(Extracted data entries)
•••••

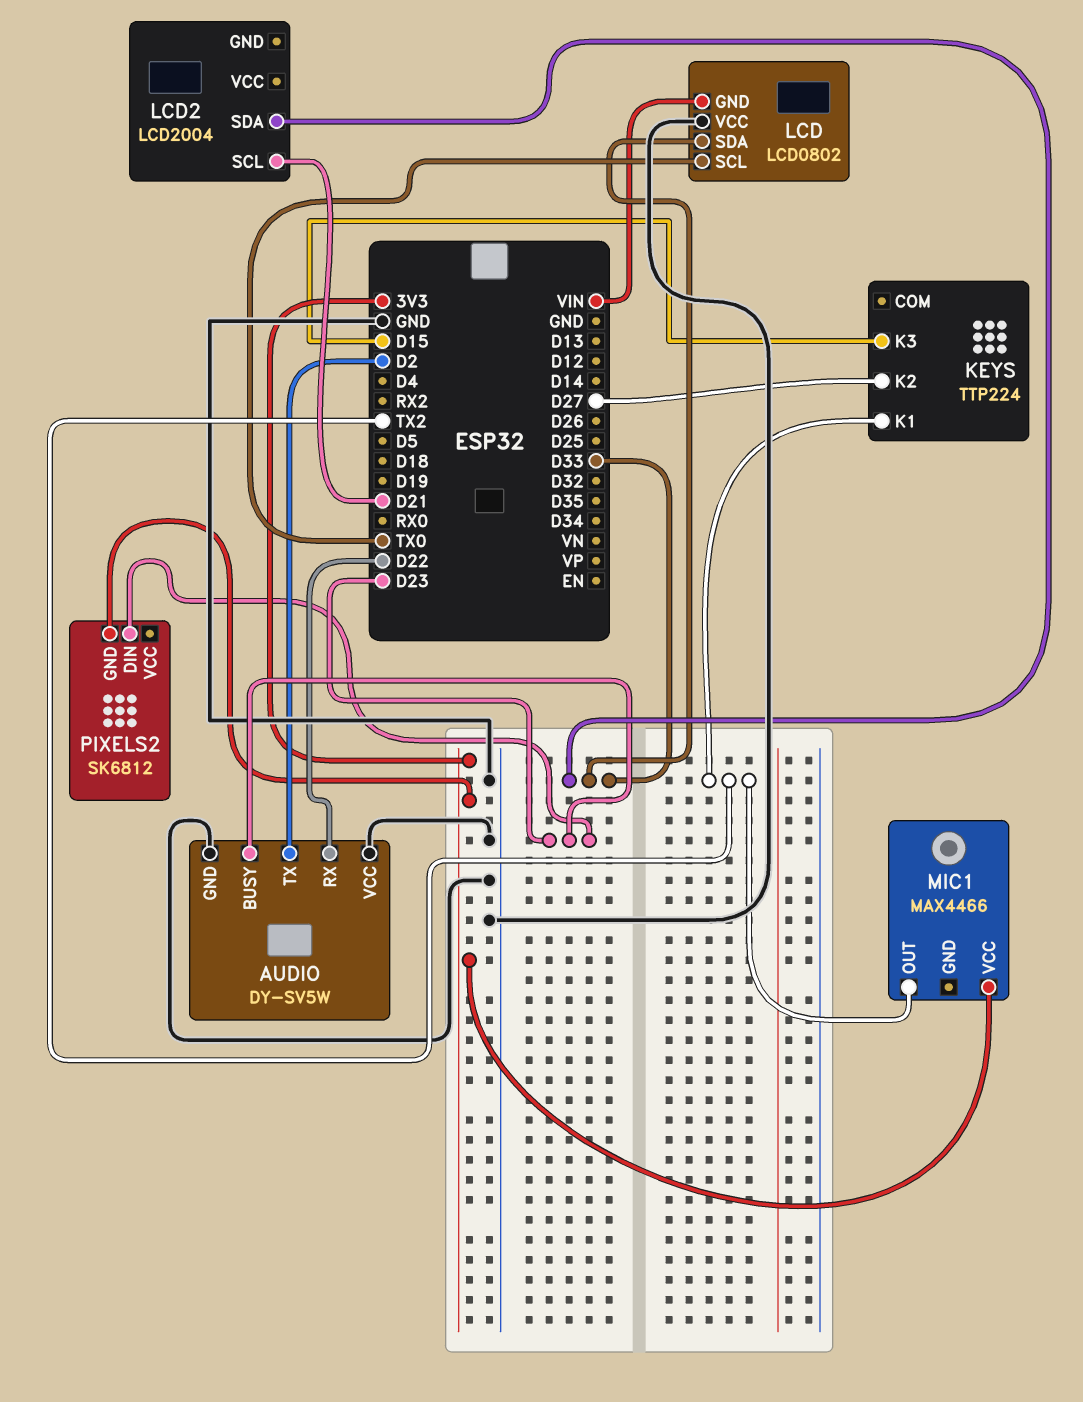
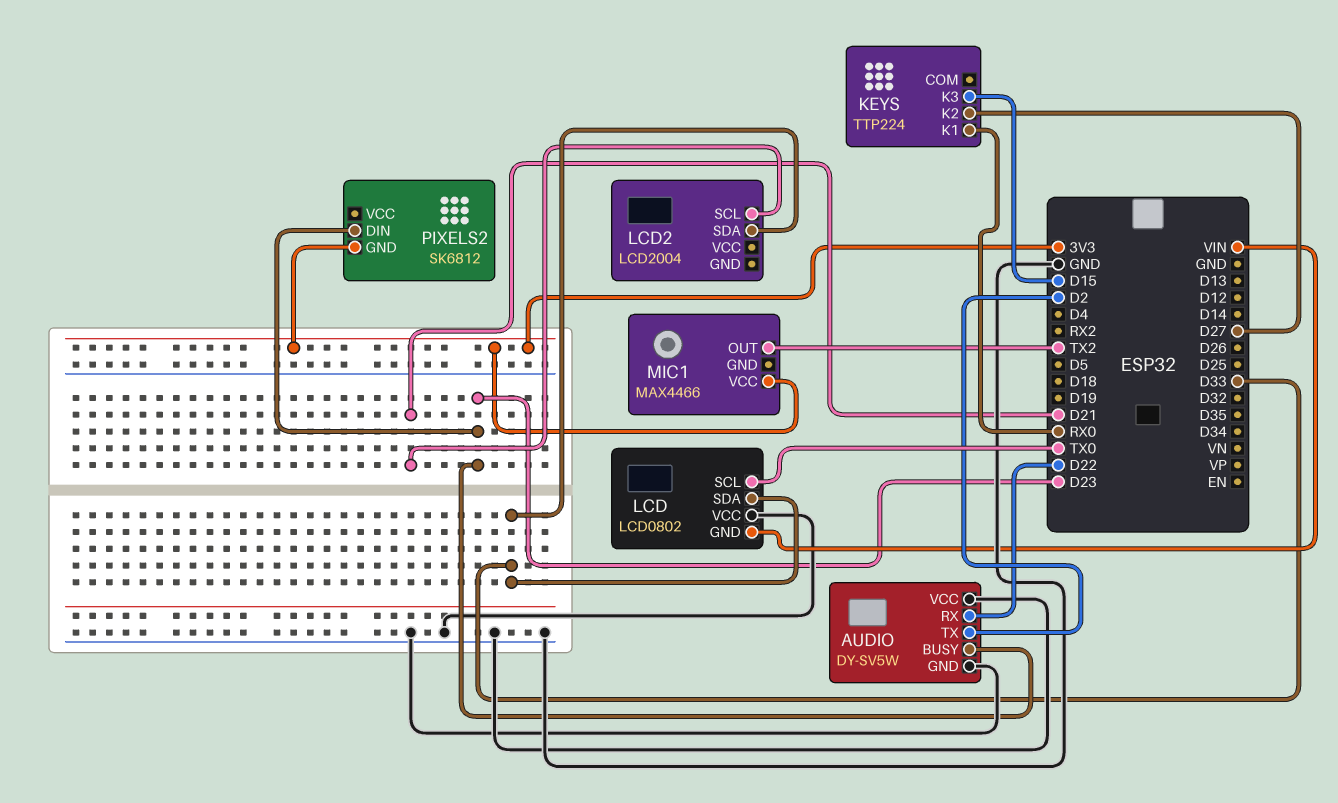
KEYS pin K1: TX2 -> RX0

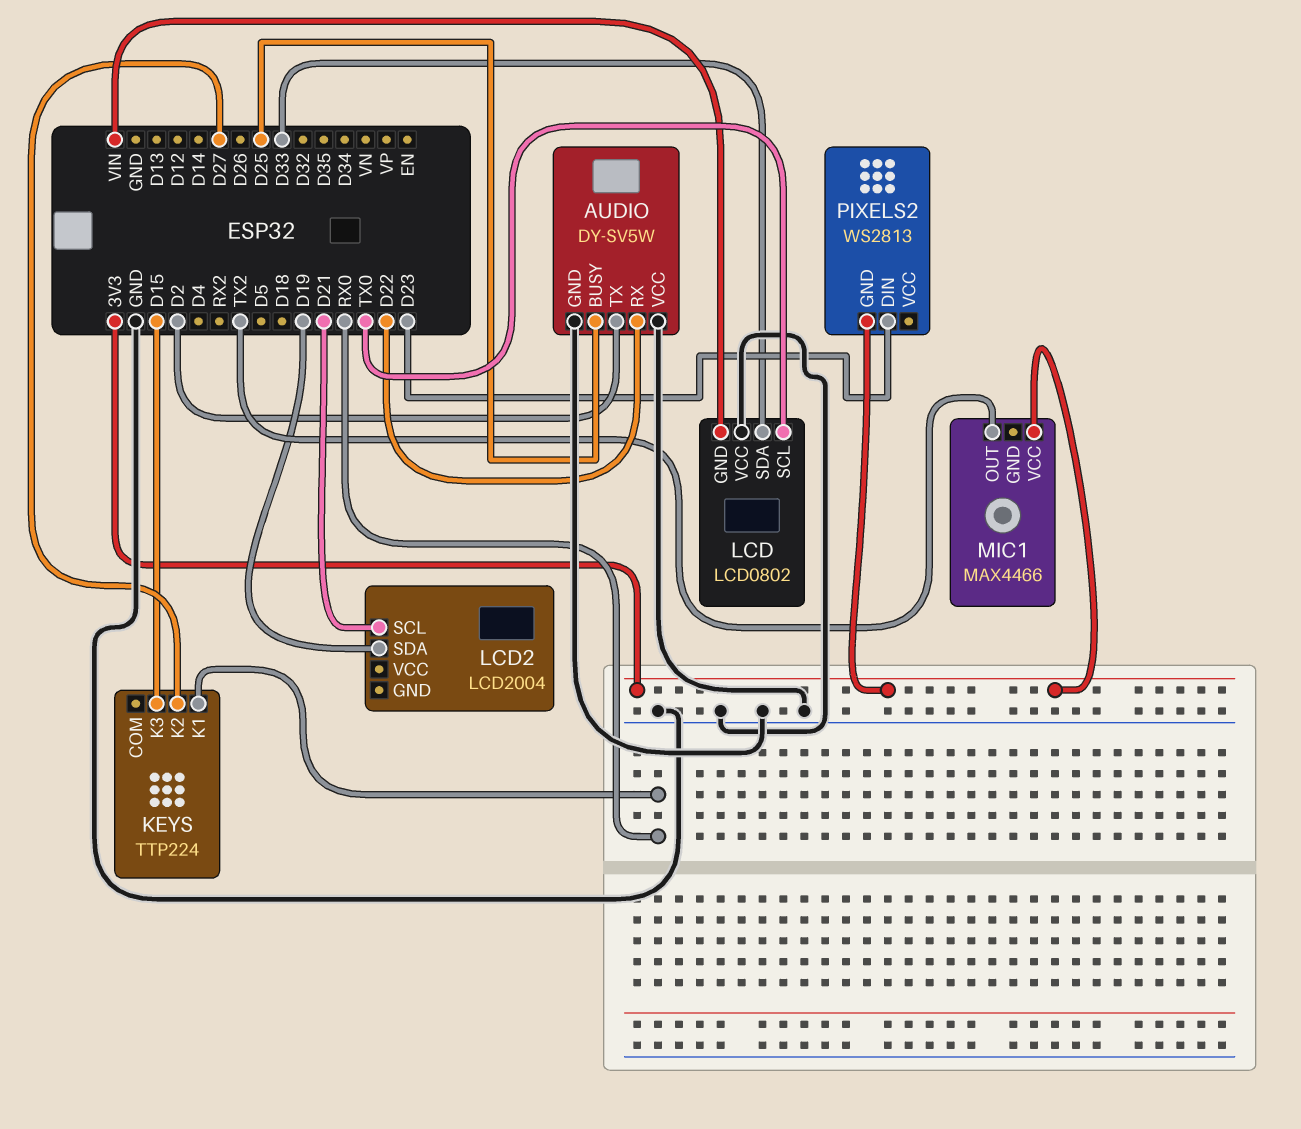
AUDIO pin BUSY: D23 -> D25
LCD2 pin SDA: D33 -> D19
PIXELS2: SK6812 -> WS2813

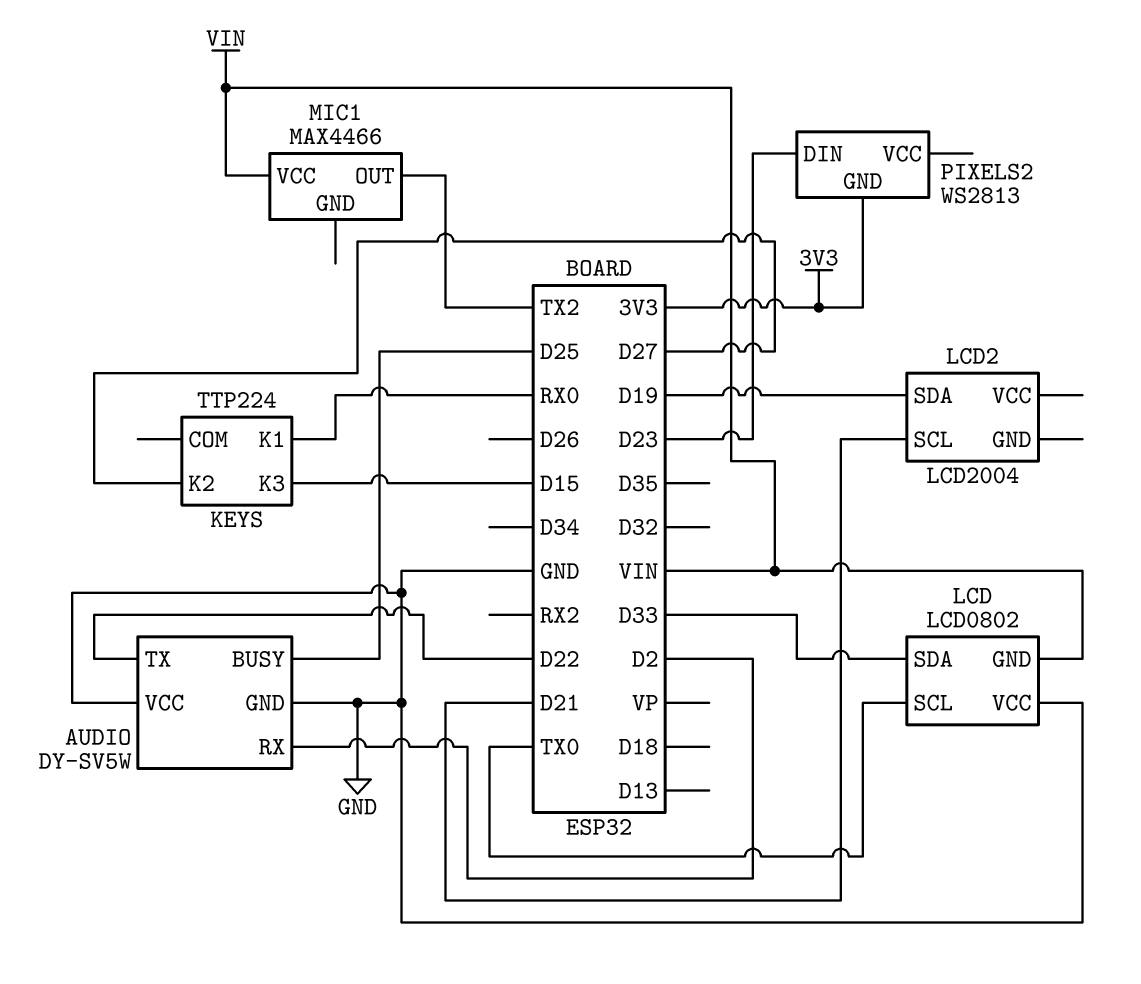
AUDIO pin RX: D22 -> D2
AUDIO pin TX: D2 -> D22
MIC1 pin VCC: 3V3 -> VIN

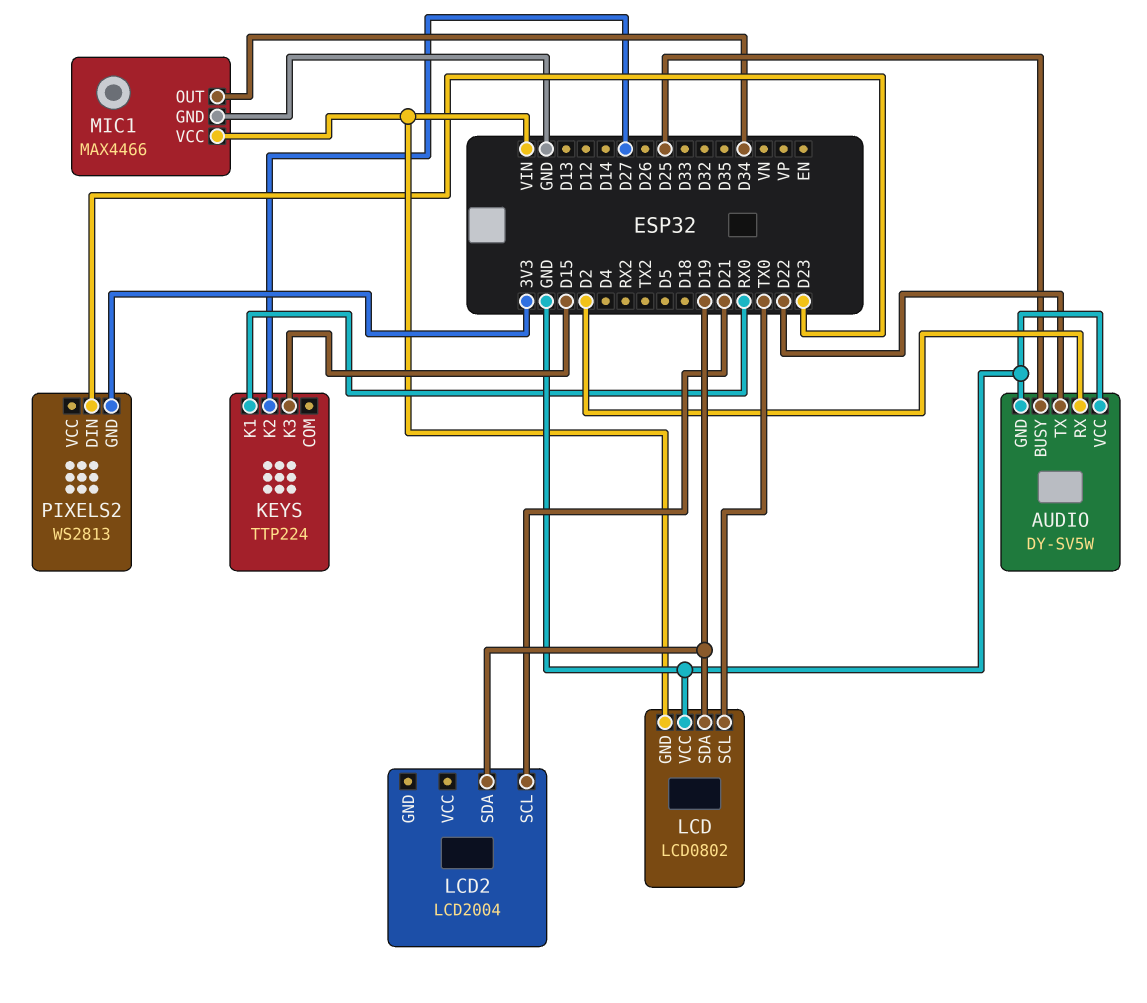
LCD pin SDA: D33 -> D19
MIC1 pin GND: none -> GND
MIC1 pin OUT: TX2 -> D34

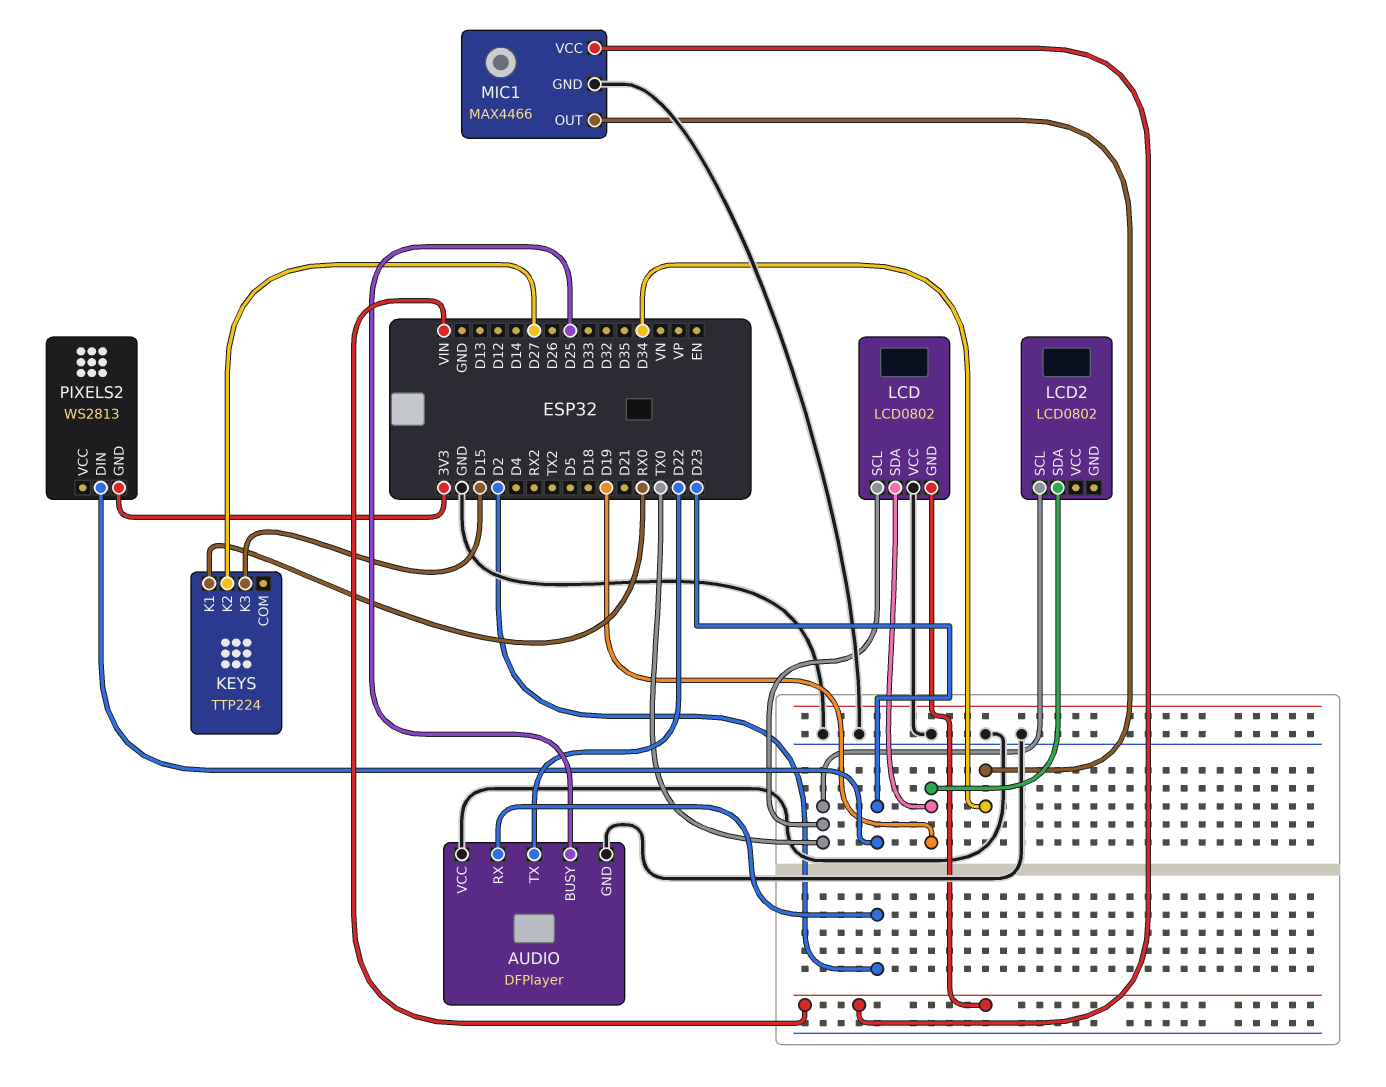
AUDIO: DY-SV5W -> DFPlayer
LCD2: LCD2004 -> LCD0802
LCD2 pin SCL: D21 -> TX0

•••••

* _Required work_
For every line above that includes the string "AUDIO", copy the line.

* _Task response_
AUDIO pin BUSY: D23 -> D25
AUDIO pin RX: D22 -> D2
AUDIO pin TX: D2 -> D22
AUDIO: DY-SV5W -> DFPlayer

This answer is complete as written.